▶ **Task item**: For this listing, the lines between the one holding "op=missing; was=brown car;" and the one holding "op=relocated; was=purple rocket;", inclusive, must be set down exactly.

▶ **Records shown**:
■ ■ ■ ■

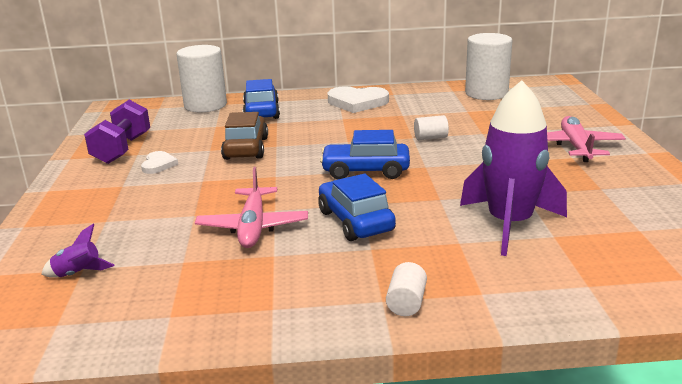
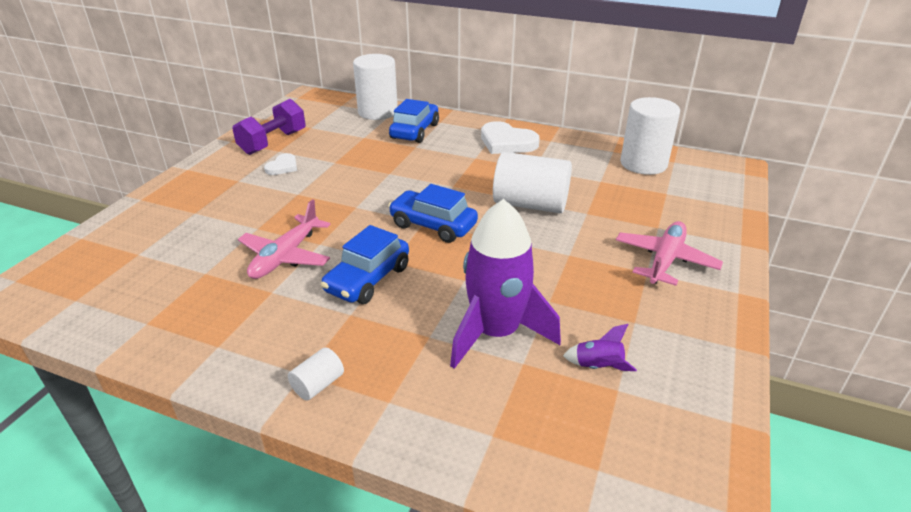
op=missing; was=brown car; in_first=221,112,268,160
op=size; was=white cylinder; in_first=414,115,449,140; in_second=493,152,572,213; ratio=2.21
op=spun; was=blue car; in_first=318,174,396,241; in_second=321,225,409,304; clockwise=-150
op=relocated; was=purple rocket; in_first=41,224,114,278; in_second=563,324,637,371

■ ■ ■ ■

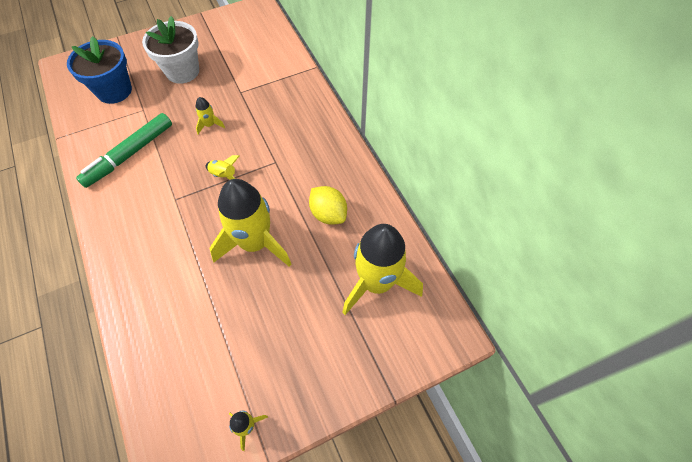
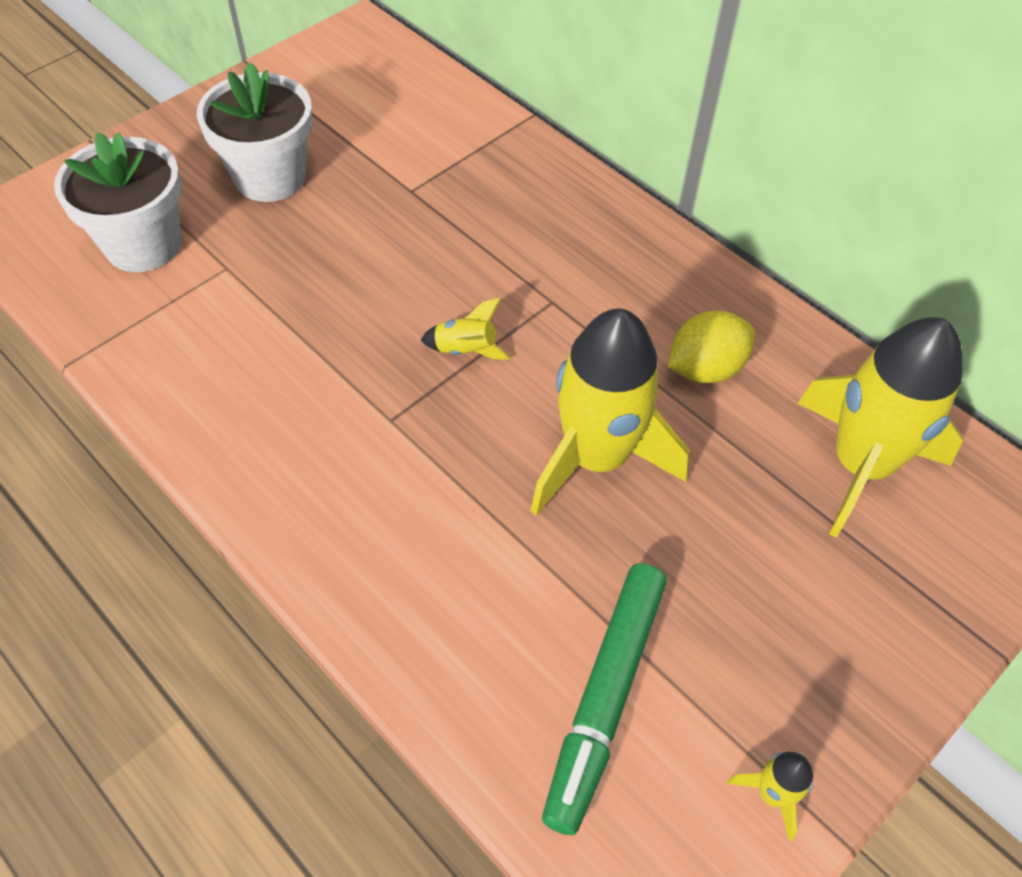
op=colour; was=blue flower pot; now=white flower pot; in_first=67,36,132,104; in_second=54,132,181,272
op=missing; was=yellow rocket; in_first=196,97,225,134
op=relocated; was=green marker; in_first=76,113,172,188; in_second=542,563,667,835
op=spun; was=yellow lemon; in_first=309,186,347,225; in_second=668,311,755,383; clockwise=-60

■ ■ ■ ■

▶ **Response to this exercise**:
op=missing; was=brown car; in_first=221,112,268,160
op=size; was=white cylinder; in_first=414,115,449,140; in_second=493,152,572,213; ratio=2.21
op=spun; was=blue car; in_first=318,174,396,241; in_second=321,225,409,304; clockwise=-150
op=relocated; was=purple rocket; in_first=41,224,114,278; in_second=563,324,637,371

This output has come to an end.